> [LISTED RECORDS]:
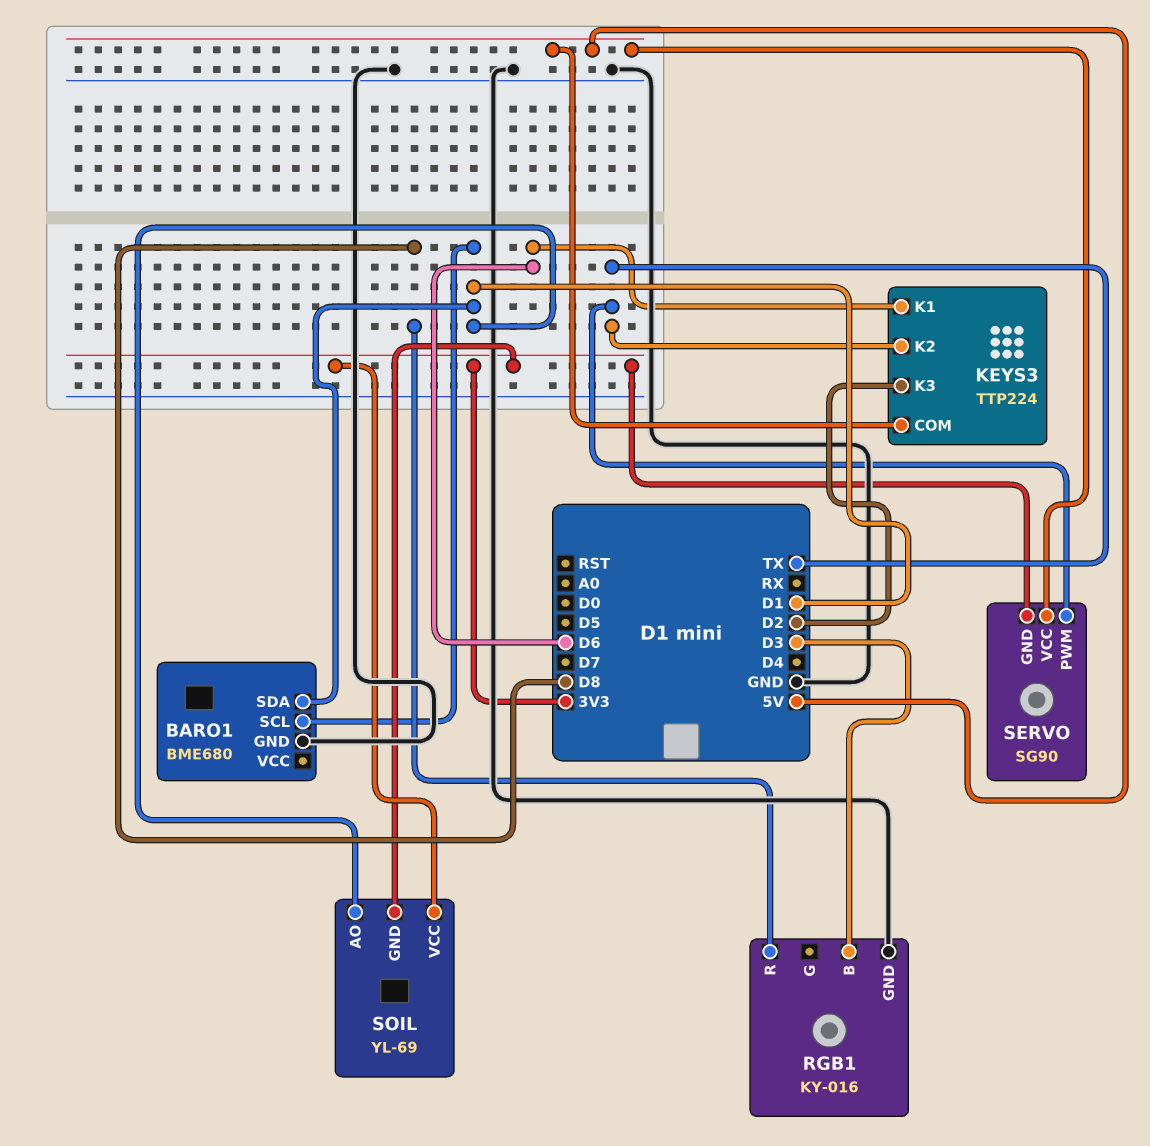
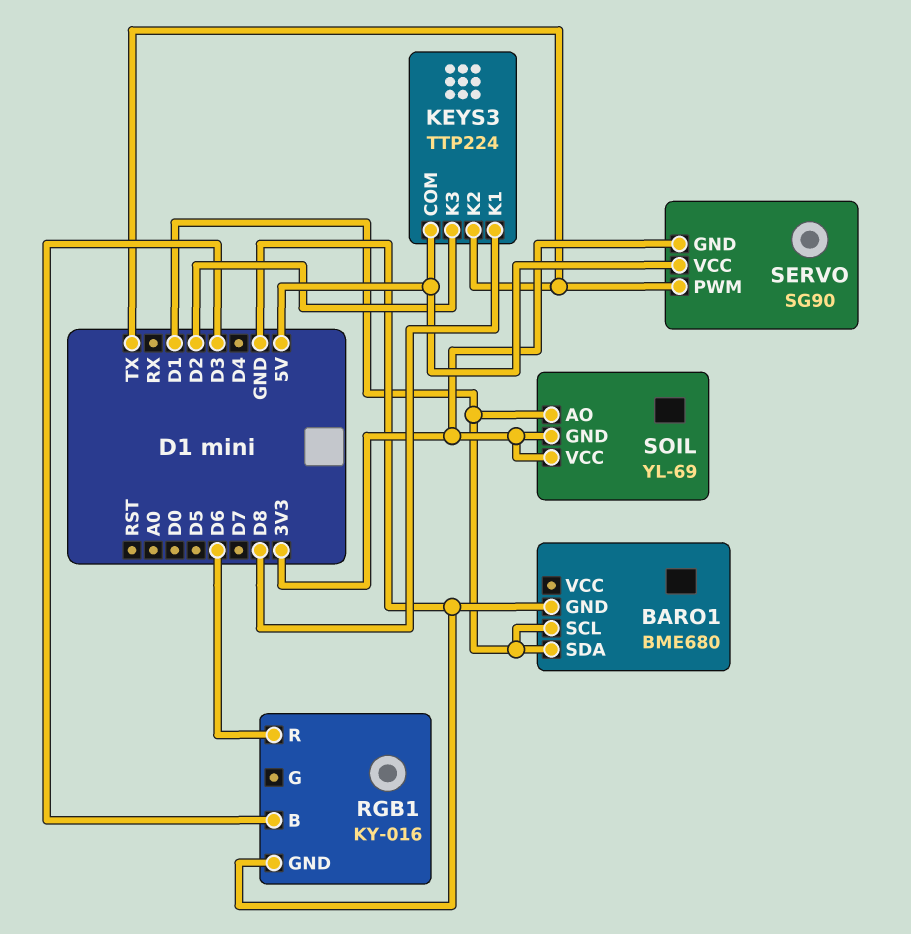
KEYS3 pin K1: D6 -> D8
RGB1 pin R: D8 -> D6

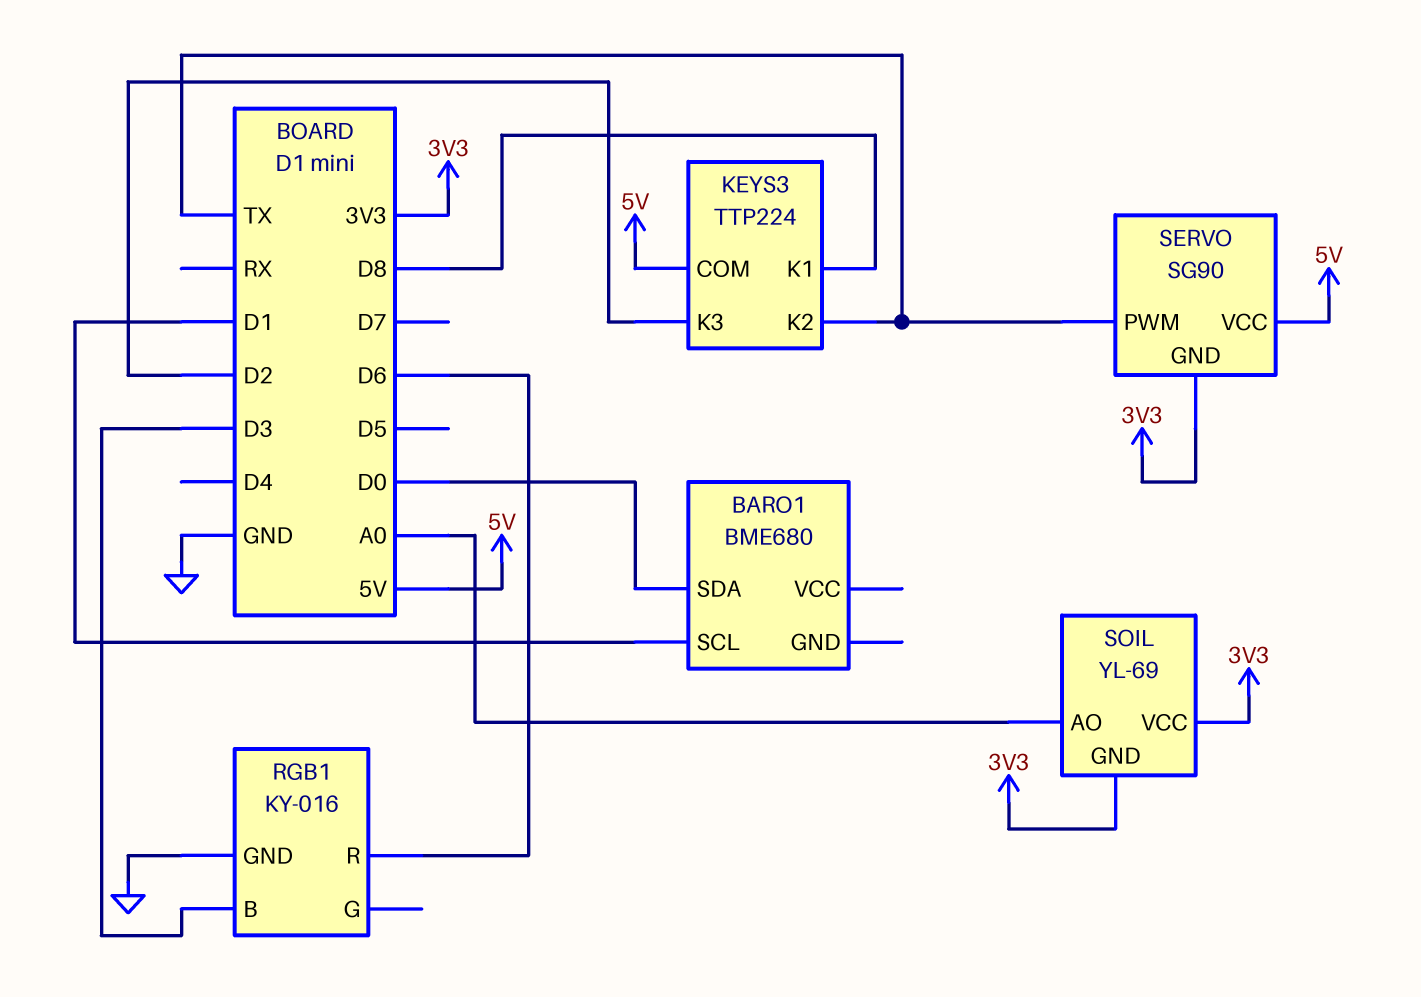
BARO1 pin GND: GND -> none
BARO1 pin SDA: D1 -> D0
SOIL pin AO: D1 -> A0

==

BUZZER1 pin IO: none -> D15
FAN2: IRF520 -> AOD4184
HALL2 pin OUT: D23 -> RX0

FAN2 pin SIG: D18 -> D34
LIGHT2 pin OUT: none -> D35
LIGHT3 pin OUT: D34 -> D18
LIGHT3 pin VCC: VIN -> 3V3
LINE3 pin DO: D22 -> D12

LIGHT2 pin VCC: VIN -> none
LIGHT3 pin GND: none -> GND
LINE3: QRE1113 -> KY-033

> [TASK STATEMENT]:
Going back to the entries above, set down exactly the lines that begin at the one with "FAN2 pin SIG: D18 -> D34" and end at the one with "LINE3: QRE1113 -> KY-033", both included, and nothing else.

> [SOLVED EXERCISE]:
FAN2 pin SIG: D18 -> D34
LIGHT2 pin OUT: none -> D35
LIGHT3 pin OUT: D34 -> D18
LIGHT3 pin VCC: VIN -> 3V3
LINE3 pin DO: D22 -> D12

LIGHT2 pin VCC: VIN -> none
LIGHT3 pin GND: none -> GND
LINE3: QRE1113 -> KY-033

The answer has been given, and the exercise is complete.